Object state comparisons:

┌──

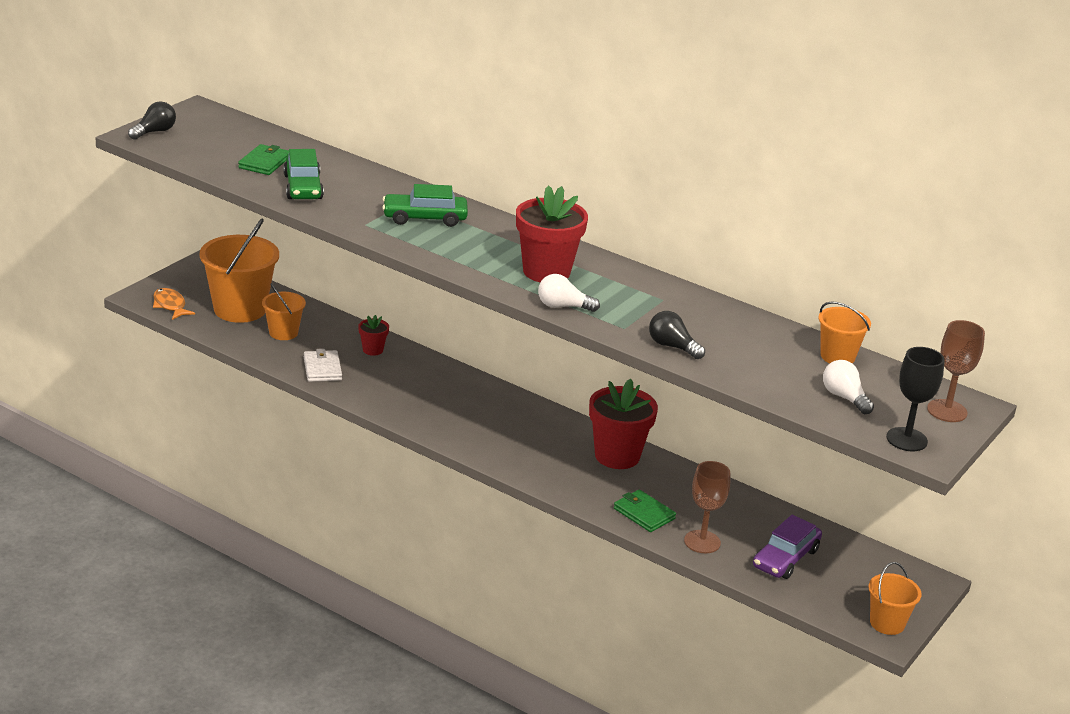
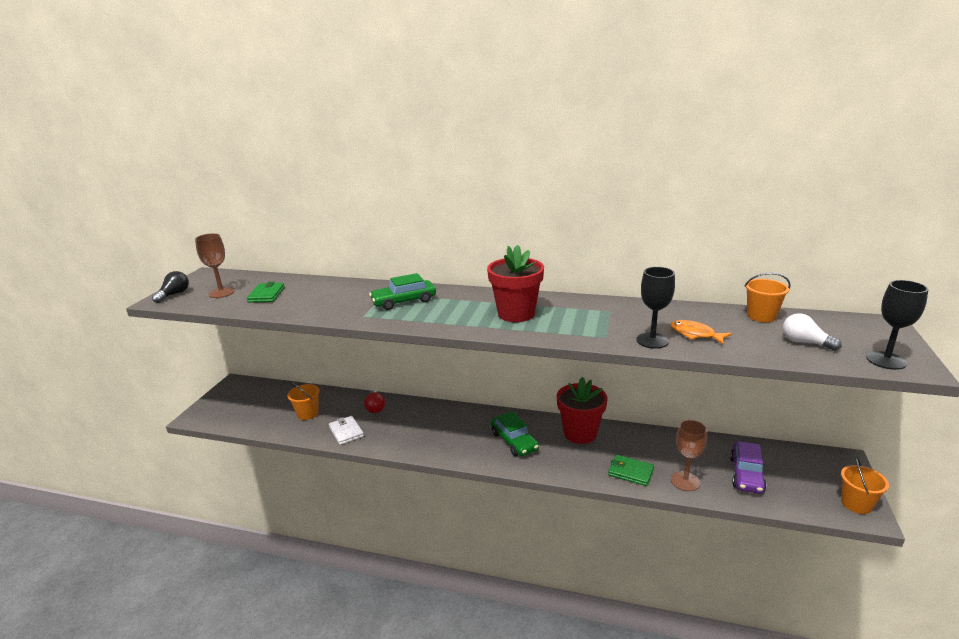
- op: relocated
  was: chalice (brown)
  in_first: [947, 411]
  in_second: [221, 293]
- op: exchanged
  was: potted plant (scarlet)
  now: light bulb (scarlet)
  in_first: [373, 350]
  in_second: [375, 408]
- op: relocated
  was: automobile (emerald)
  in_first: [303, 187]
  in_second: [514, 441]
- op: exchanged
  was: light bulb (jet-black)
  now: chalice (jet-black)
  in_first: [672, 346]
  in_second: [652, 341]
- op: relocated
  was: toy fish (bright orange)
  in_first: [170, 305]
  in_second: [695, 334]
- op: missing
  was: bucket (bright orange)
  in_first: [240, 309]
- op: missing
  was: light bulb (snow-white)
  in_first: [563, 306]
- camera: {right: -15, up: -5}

└──

— ABOUT THIS EXERCISE —
Set out, exactly as written, the lines from the line with "in_second: [514, 441]" to the last line of the records, inclusive, and only those lines.

— ANSWER TO THE PROBLEM —
  in_second: [514, 441]
- op: exchanged
  was: light bulb (jet-black)
  now: chalice (jet-black)
  in_first: [672, 346]
  in_second: [652, 341]
- op: relocated
  was: toy fish (bright orange)
  in_first: [170, 305]
  in_second: [695, 334]
- op: missing
  was: bucket (bright orange)
  in_first: [240, 309]
- op: missing
  was: light bulb (snow-white)
  in_first: [563, 306]
- camera: {right: -15, up: -5}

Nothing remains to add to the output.